[EXERCISE DIRECTIONS] Please restate every record below word for word and skip the pictures.

[DATA PROVIDED]

##############################

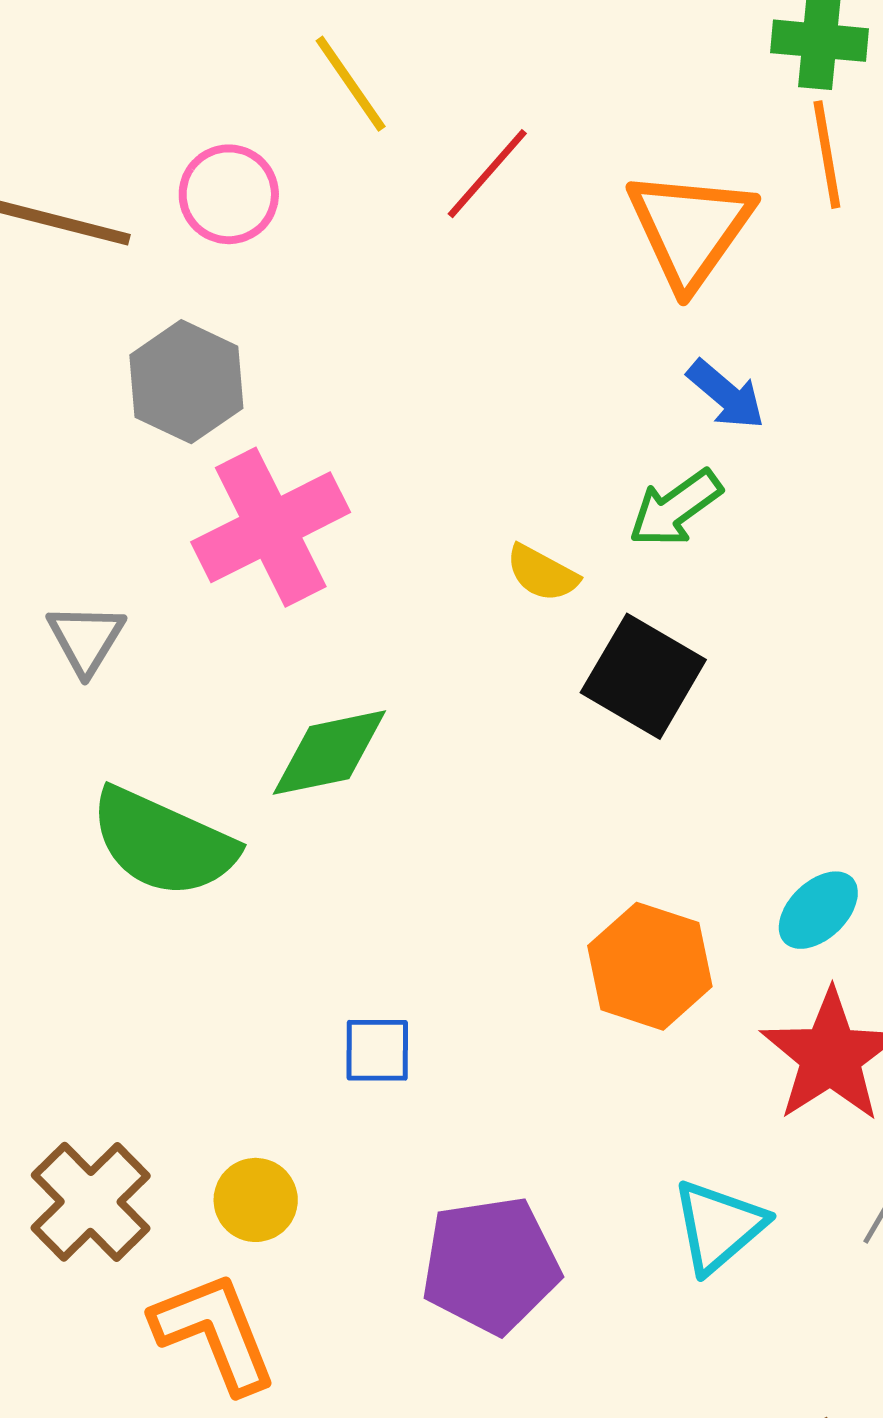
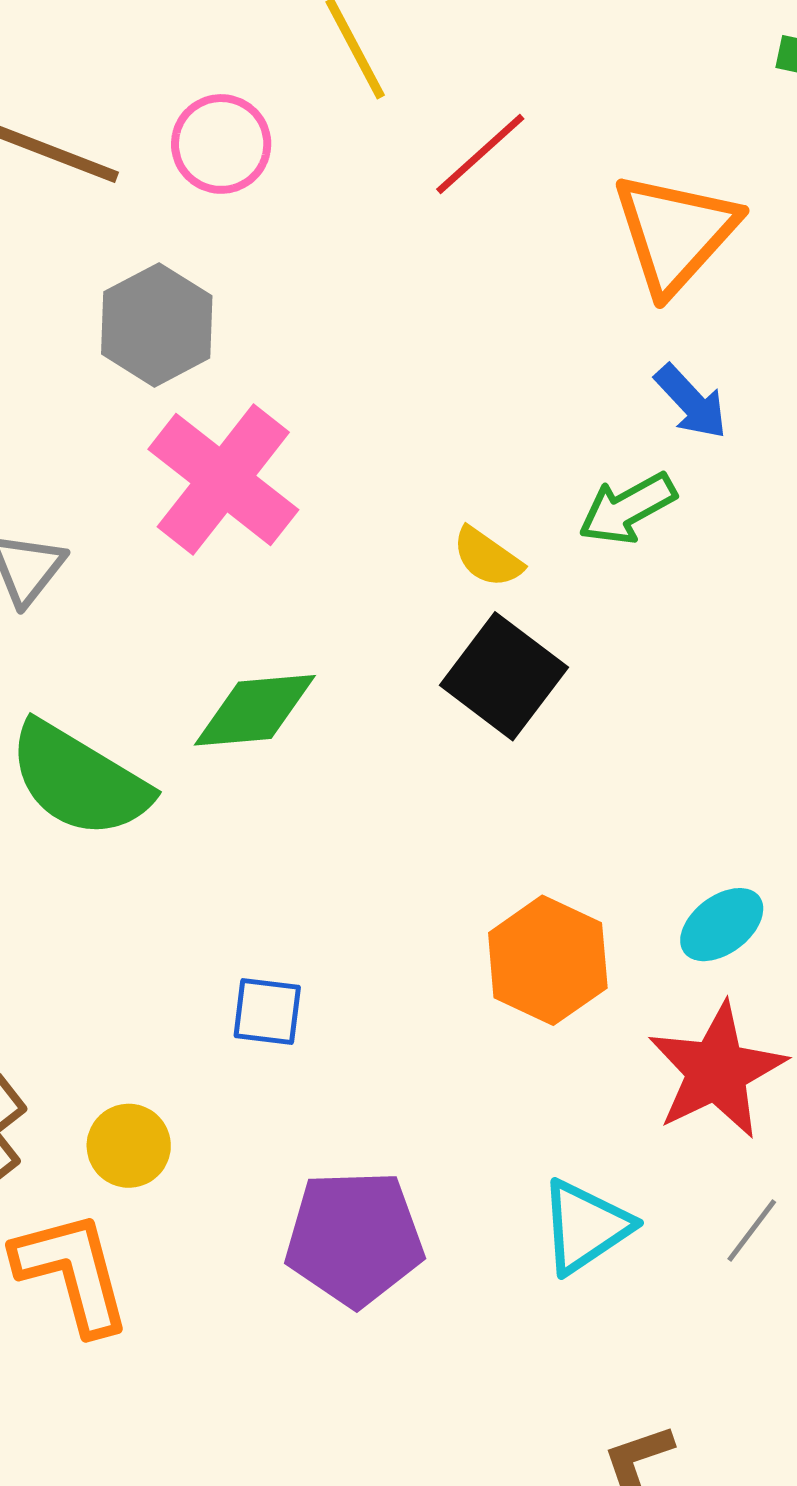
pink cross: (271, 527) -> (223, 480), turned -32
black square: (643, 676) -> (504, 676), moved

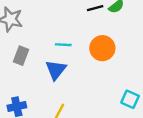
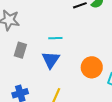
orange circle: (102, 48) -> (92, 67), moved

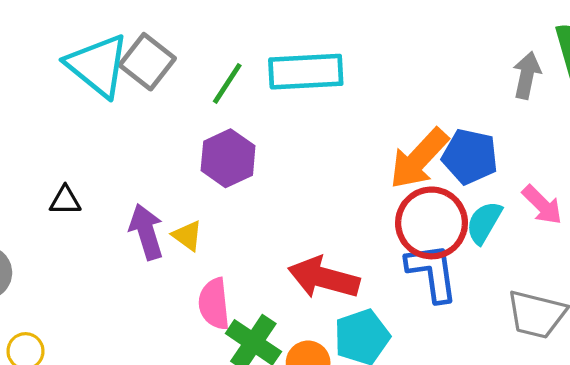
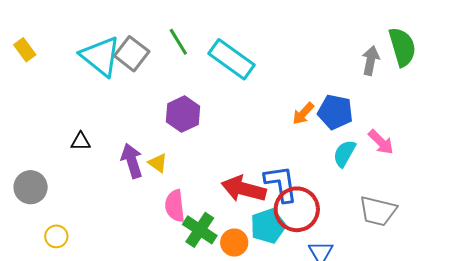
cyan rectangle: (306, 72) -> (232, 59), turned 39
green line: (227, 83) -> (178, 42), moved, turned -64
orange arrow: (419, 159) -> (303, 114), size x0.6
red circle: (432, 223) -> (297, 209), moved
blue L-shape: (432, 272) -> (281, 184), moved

##############################

[ANSWER]
pink cross: (271, 527) -> (223, 480), turned -32
black square: (643, 676) -> (504, 676), moved

orange circle: (102, 48) -> (92, 67), moved

cyan rectangle: (306, 72) -> (232, 59), turned 39
green line: (227, 83) -> (178, 42), moved, turned -64
orange arrow: (419, 159) -> (303, 114), size x0.6
red circle: (432, 223) -> (297, 209), moved
blue L-shape: (432, 272) -> (281, 184), moved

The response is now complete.